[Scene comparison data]
^^^^^^^^
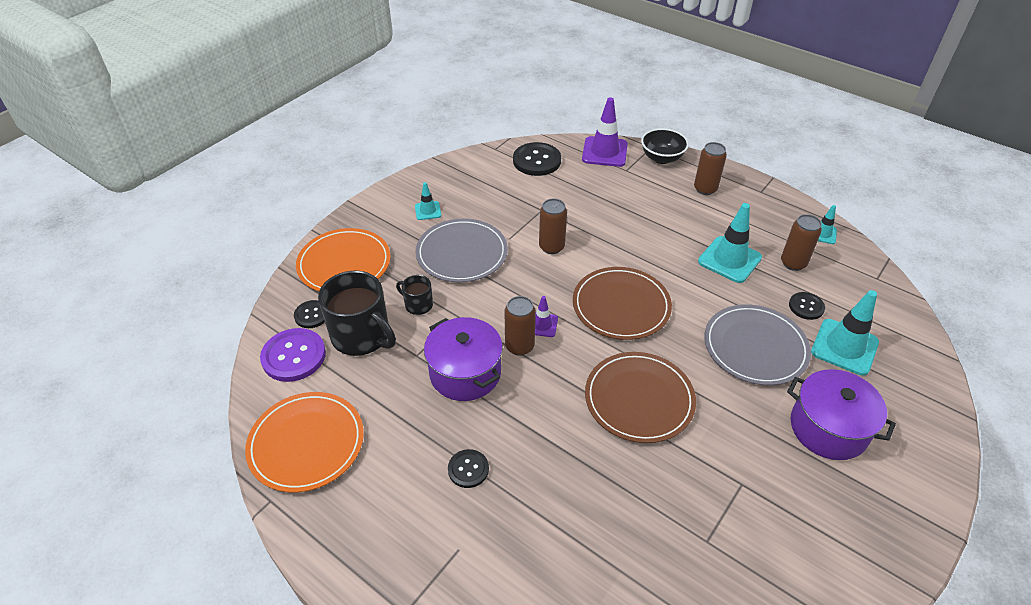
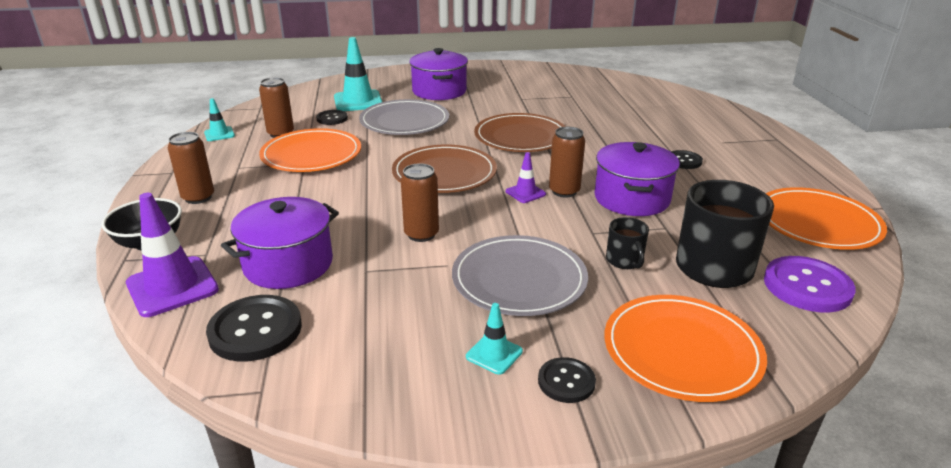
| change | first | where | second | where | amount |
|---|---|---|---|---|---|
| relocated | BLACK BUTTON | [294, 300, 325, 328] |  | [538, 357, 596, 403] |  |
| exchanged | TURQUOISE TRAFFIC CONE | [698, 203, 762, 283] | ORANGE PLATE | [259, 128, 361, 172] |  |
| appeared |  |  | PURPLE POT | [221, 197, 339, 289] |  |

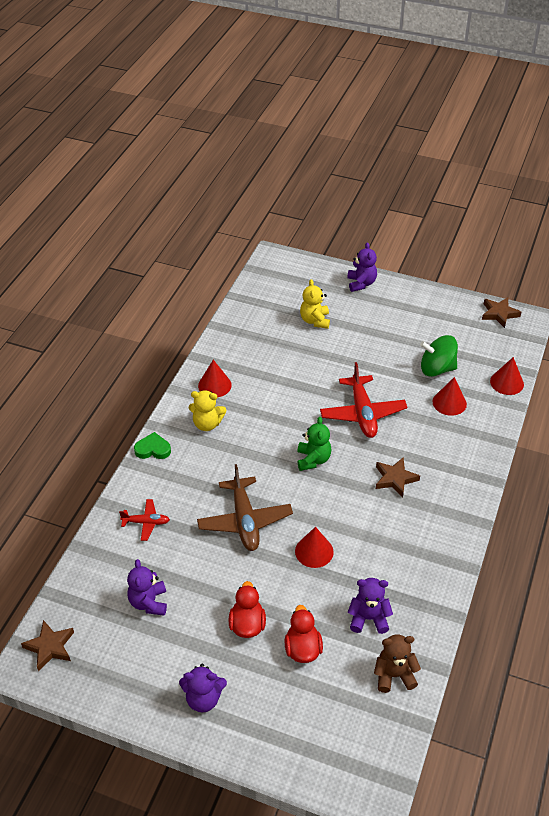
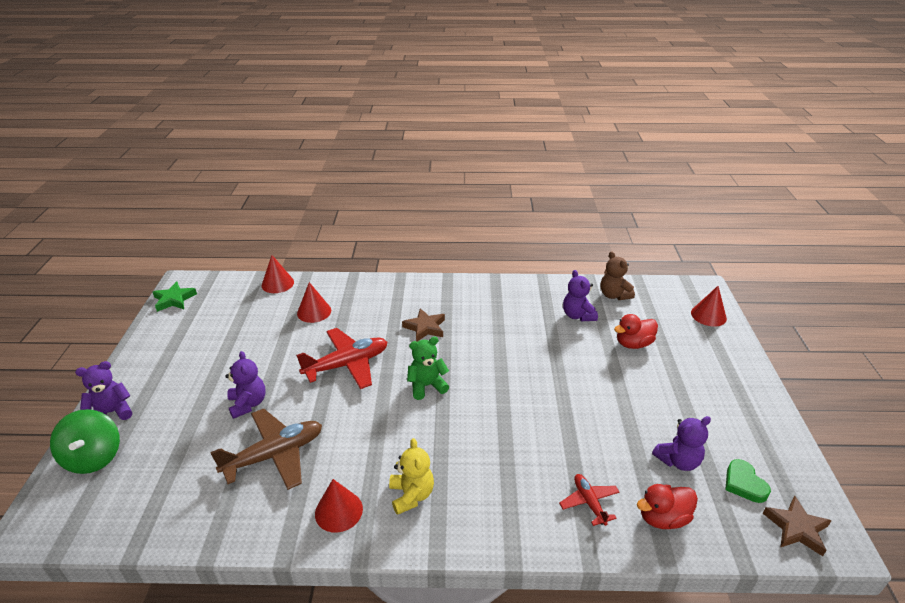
| change | first | where | second | where | amount |
|---|---|---|---|---|---|
| relocated | GREEN HEART | [134, 432, 171, 459] |  | [725, 459, 771, 503] |  |
| relocated | PURPLE TEDDY BEAR | [179, 664, 227, 712] |  | [225, 351, 266, 419] |  |
| relocated | BROWN PLANE | [197, 464, 293, 551] |  | [210, 408, 322, 490] |  |
| relocated | RED DUCK | [228, 581, 266, 638] |  | [637, 484, 698, 529] |  |
| relocated | RED CONE | [295, 527, 334, 568] |  | [691, 286, 727, 327] |  |
| missing | YELLOW TEDDY BEAR | [300, 279, 330, 329] |  |  |  |
| relocated | GREEN SPINNING TOP | [420, 335, 458, 377] |  | [50, 409, 120, 474] |  |
| colour | BROWN STAR | [482, 297, 521, 328] | GREEN STAR | [153, 281, 197, 312] |  |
^^^^^^^^
[Problem statement]
Go through the lines above. Select every one that has the string "BROWN".

[Output below]
| relocated | BROWN PLANE | [197, 464, 293, 551] |  | [210, 408, 322, 490] |  |
| colour | BROWN STAR | [482, 297, 521, 328] | GREEN STAR | [153, 281, 197, 312] |  |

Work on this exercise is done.